| What to do |
Starting at the line with "orange hammer: 1 -> 2" and going on through the line with "brown notebook: 8 -> 10", reproduce each line in the records below exactly and nothing more.

═════ Data provided ═════

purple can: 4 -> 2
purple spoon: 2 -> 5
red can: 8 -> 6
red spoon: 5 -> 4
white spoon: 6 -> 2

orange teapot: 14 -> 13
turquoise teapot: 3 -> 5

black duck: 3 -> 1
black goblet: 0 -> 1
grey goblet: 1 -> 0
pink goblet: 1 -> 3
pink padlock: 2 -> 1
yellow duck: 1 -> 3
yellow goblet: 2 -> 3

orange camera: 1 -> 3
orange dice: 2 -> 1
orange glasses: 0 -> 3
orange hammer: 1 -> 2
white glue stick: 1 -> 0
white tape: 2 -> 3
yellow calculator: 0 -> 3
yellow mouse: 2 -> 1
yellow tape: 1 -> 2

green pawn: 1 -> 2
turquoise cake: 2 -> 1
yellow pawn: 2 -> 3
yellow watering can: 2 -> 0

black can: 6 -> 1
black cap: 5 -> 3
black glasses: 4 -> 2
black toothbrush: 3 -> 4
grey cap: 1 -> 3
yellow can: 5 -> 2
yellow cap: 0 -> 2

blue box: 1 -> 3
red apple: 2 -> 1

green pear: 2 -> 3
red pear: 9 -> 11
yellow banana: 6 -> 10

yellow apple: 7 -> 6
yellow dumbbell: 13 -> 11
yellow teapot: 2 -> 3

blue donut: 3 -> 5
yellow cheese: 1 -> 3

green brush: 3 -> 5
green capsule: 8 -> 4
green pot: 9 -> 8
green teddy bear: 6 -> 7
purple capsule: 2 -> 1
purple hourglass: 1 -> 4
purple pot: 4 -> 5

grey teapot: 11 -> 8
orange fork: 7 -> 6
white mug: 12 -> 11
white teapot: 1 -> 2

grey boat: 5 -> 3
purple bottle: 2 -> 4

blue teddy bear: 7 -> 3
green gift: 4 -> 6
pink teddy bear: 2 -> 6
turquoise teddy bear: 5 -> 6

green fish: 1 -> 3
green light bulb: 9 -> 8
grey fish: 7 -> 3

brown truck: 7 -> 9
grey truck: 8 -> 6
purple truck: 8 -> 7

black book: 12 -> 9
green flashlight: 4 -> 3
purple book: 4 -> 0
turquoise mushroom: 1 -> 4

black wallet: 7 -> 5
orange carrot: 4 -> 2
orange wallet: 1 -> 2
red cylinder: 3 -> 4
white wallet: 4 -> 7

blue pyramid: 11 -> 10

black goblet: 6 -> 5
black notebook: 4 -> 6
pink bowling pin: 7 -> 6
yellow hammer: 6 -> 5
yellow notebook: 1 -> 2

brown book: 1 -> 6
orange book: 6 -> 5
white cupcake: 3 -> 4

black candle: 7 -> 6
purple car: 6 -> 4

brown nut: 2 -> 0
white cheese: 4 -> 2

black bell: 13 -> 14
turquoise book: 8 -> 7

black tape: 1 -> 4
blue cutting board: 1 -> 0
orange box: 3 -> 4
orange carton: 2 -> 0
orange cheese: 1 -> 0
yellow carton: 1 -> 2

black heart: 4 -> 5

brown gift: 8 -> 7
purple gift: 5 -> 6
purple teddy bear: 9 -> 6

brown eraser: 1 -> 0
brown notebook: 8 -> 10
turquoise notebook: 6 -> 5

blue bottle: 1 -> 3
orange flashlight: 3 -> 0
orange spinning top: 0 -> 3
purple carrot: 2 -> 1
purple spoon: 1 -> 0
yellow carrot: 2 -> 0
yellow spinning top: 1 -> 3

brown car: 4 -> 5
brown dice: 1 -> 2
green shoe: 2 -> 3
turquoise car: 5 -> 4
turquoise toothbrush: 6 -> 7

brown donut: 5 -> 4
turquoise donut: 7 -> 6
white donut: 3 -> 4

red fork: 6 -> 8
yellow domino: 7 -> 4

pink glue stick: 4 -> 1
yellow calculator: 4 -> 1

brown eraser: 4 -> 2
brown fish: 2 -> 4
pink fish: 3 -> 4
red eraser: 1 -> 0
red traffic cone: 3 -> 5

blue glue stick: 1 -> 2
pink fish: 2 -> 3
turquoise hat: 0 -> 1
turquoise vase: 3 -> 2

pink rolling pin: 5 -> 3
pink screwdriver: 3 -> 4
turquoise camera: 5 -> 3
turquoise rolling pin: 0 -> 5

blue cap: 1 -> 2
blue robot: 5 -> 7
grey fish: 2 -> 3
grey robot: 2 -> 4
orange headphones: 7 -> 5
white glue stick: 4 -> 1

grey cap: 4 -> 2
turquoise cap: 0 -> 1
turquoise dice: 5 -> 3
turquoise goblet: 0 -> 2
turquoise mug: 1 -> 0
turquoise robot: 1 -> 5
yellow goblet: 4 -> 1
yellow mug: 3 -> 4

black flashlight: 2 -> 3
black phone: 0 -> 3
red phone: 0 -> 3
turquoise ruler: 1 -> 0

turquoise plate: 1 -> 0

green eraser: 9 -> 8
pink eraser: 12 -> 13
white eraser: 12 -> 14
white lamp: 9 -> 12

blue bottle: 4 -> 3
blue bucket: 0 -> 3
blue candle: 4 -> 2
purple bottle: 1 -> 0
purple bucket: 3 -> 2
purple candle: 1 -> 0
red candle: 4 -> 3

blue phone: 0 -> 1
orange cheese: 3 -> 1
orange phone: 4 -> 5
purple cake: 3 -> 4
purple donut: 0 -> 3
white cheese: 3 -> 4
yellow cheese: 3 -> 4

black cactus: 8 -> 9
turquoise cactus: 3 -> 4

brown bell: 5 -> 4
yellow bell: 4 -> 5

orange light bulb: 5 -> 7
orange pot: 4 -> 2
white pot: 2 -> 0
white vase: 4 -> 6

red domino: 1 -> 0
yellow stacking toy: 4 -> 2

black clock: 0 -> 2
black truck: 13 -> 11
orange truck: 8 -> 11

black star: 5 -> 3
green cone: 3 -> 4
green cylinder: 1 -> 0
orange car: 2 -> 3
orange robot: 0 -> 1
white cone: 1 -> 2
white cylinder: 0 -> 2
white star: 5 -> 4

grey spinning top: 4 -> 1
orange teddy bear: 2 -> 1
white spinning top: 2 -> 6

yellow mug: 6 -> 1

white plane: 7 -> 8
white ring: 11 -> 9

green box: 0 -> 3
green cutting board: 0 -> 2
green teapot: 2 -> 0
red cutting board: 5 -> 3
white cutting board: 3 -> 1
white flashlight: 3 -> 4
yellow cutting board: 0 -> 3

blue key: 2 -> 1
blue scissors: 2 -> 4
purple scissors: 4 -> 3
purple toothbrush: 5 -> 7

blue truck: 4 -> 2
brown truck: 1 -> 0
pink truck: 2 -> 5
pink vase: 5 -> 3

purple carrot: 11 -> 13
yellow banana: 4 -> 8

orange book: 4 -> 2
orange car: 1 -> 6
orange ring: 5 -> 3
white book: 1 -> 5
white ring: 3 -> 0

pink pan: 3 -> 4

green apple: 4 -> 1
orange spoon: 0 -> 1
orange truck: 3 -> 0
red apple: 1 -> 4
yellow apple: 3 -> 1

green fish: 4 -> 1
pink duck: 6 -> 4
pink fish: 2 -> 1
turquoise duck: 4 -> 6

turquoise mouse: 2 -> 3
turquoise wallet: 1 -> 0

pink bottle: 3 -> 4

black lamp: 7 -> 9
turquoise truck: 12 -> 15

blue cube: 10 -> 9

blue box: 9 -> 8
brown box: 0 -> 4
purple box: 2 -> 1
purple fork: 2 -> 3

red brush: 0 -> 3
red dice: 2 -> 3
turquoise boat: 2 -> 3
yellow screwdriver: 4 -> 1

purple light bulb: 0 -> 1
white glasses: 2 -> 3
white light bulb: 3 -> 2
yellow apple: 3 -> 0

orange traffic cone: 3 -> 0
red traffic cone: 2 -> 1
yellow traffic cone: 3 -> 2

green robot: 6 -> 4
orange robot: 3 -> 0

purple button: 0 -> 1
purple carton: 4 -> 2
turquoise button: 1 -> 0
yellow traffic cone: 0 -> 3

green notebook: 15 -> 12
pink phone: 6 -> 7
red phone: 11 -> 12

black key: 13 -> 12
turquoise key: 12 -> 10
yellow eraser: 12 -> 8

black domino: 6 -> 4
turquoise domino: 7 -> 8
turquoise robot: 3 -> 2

═════

| Finished exercise |
orange hammer: 1 -> 2
white glue stick: 1 -> 0
white tape: 2 -> 3
yellow calculator: 0 -> 3
yellow mouse: 2 -> 1
yellow tape: 1 -> 2

green pawn: 1 -> 2
turquoise cake: 2 -> 1
yellow pawn: 2 -> 3
yellow watering can: 2 -> 0

black can: 6 -> 1
black cap: 5 -> 3
black glasses: 4 -> 2
black toothbrush: 3 -> 4
grey cap: 1 -> 3
yellow can: 5 -> 2
yellow cap: 0 -> 2

blue box: 1 -> 3
red apple: 2 -> 1

green pear: 2 -> 3
red pear: 9 -> 11
yellow banana: 6 -> 10

yellow apple: 7 -> 6
yellow dumbbell: 13 -> 11
yellow teapot: 2 -> 3

blue donut: 3 -> 5
yellow cheese: 1 -> 3

green brush: 3 -> 5
green capsule: 8 -> 4
green pot: 9 -> 8
green teddy bear: 6 -> 7
purple capsule: 2 -> 1
purple hourglass: 1 -> 4
purple pot: 4 -> 5

grey teapot: 11 -> 8
orange fork: 7 -> 6
white mug: 12 -> 11
white teapot: 1 -> 2

grey boat: 5 -> 3
purple bottle: 2 -> 4

blue teddy bear: 7 -> 3
green gift: 4 -> 6
pink teddy bear: 2 -> 6
turquoise teddy bear: 5 -> 6

green fish: 1 -> 3
green light bulb: 9 -> 8
grey fish: 7 -> 3

brown truck: 7 -> 9
grey truck: 8 -> 6
purple truck: 8 -> 7

black book: 12 -> 9
green flashlight: 4 -> 3
purple book: 4 -> 0
turquoise mushroom: 1 -> 4

black wallet: 7 -> 5
orange carrot: 4 -> 2
orange wallet: 1 -> 2
red cylinder: 3 -> 4
white wallet: 4 -> 7

blue pyramid: 11 -> 10

black goblet: 6 -> 5
black notebook: 4 -> 6
pink bowling pin: 7 -> 6
yellow hammer: 6 -> 5
yellow notebook: 1 -> 2

brown book: 1 -> 6
orange book: 6 -> 5
white cupcake: 3 -> 4

black candle: 7 -> 6
purple car: 6 -> 4

brown nut: 2 -> 0
white cheese: 4 -> 2

black bell: 13 -> 14
turquoise book: 8 -> 7

black tape: 1 -> 4
blue cutting board: 1 -> 0
orange box: 3 -> 4
orange carton: 2 -> 0
orange cheese: 1 -> 0
yellow carton: 1 -> 2

black heart: 4 -> 5

brown gift: 8 -> 7
purple gift: 5 -> 6
purple teddy bear: 9 -> 6

brown eraser: 1 -> 0
brown notebook: 8 -> 10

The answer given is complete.